(Records contained in a dataset)

---------------

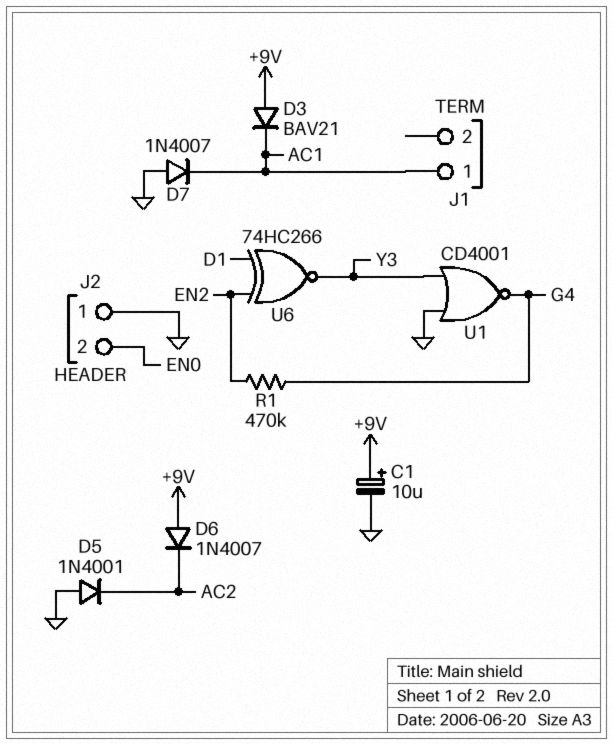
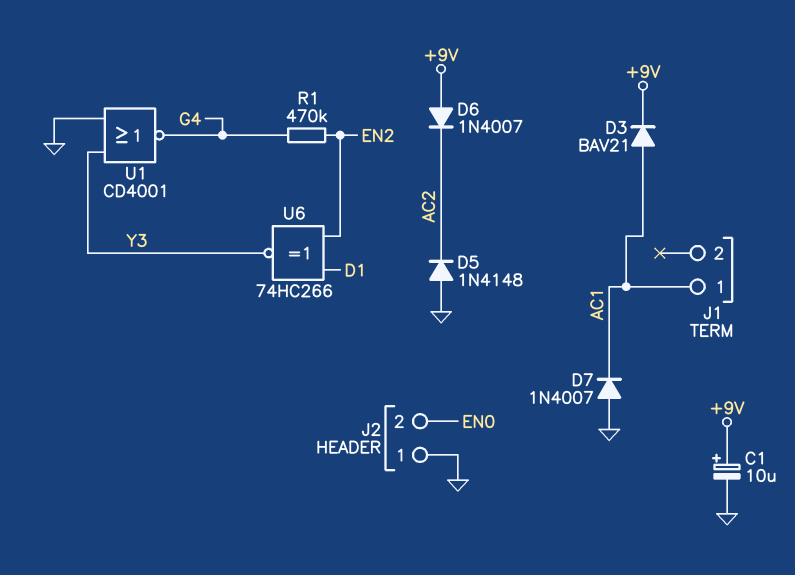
D3: diode BAV21 (A +9V, K AC1) -> diode BAV21 (A AC1, K +9V)
D5: diode 1N4001 (A GND, K AC2) -> diode 1N4148 (A GND, K AC2)

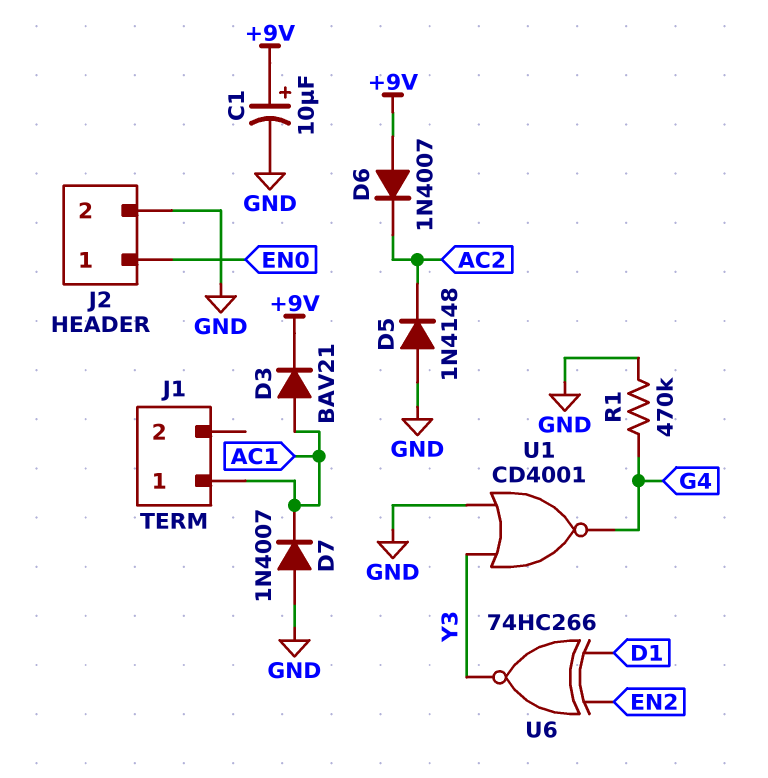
J2 pin 1: GND -> EN0
J2 pin 2: EN0 -> GND
R1: 470k (EN2, G4) -> 470k (G4, GND)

---------------

* [Activity]: The answer is the records above, repeated exactly, with no picture in it.

* [Solved problem]:
D3: diode BAV21 (A +9V, K AC1) -> diode BAV21 (A AC1, K +9V)
D5: diode 1N4001 (A GND, K AC2) -> diode 1N4148 (A GND, K AC2)

J2 pin 1: GND -> EN0
J2 pin 2: EN0 -> GND
R1: 470k (EN2, G4) -> 470k (G4, GND)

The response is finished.